• [Exercise requirements] Would you reproduce every record exactly, leaving out the pictures?

====== Material for this task ======

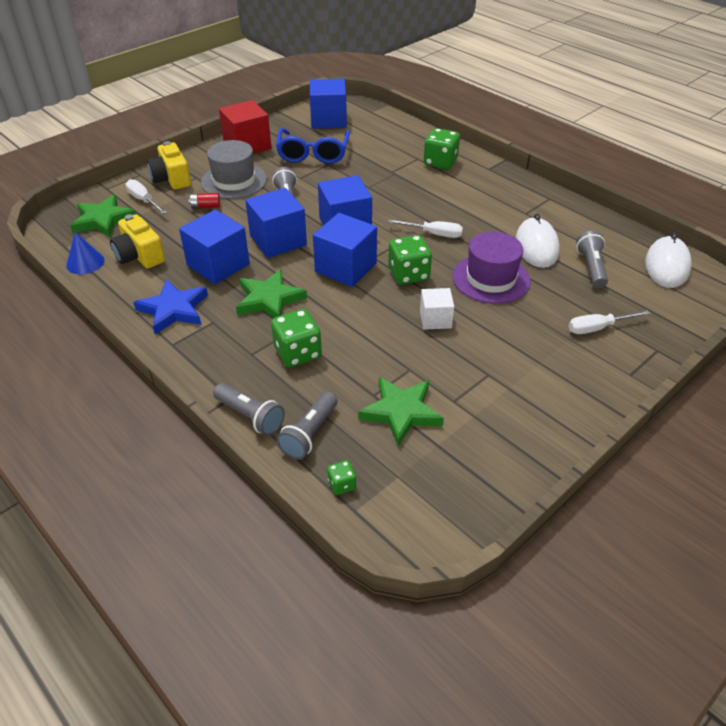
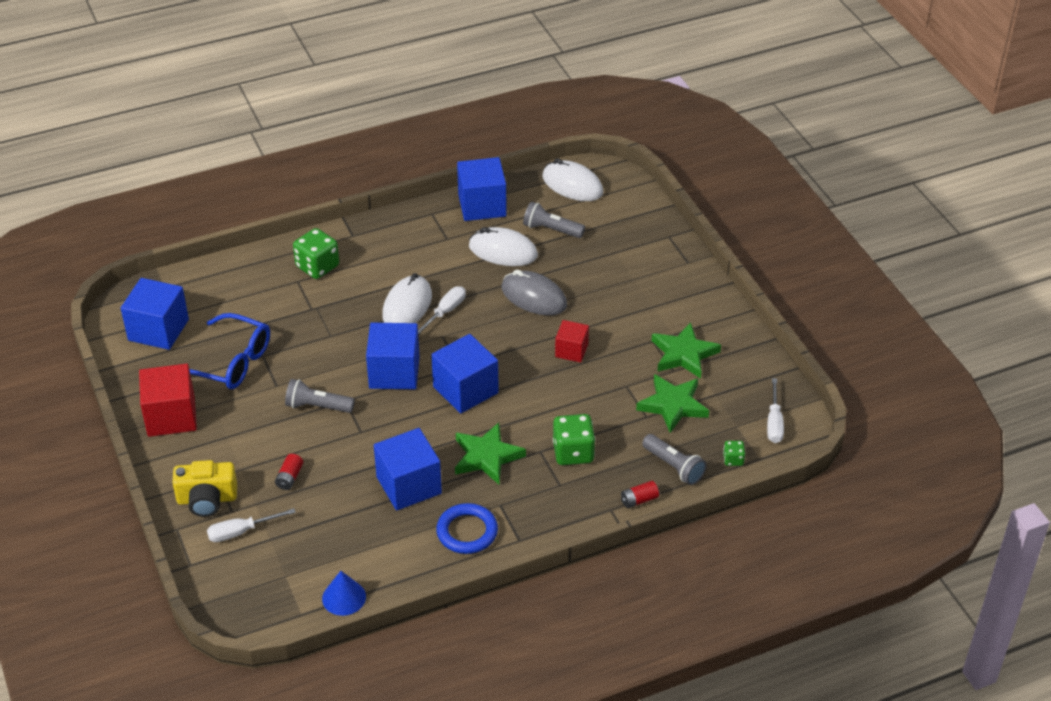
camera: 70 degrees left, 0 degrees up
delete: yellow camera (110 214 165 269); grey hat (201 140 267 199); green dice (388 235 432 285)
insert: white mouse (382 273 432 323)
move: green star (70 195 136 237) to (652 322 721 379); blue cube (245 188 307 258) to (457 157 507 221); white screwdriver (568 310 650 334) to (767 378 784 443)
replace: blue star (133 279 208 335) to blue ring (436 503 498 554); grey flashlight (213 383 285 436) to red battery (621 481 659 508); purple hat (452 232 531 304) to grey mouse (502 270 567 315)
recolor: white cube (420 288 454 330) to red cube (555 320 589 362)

======

• [Response]
camera: 70 degrees left, 0 degrees up
delete: yellow camera (110 214 165 269); grey hat (201 140 267 199); green dice (388 235 432 285)
insert: white mouse (382 273 432 323)
move: green star (70 195 136 237) to (652 322 721 379); blue cube (245 188 307 258) to (457 157 507 221); white screwdriver (568 310 650 334) to (767 378 784 443)
replace: blue star (133 279 208 335) to blue ring (436 503 498 554); grey flashlight (213 383 285 436) to red battery (621 481 659 508); purple hat (452 232 531 304) to grey mouse (502 270 567 315)
recolor: white cube (420 288 454 330) to red cube (555 320 589 362)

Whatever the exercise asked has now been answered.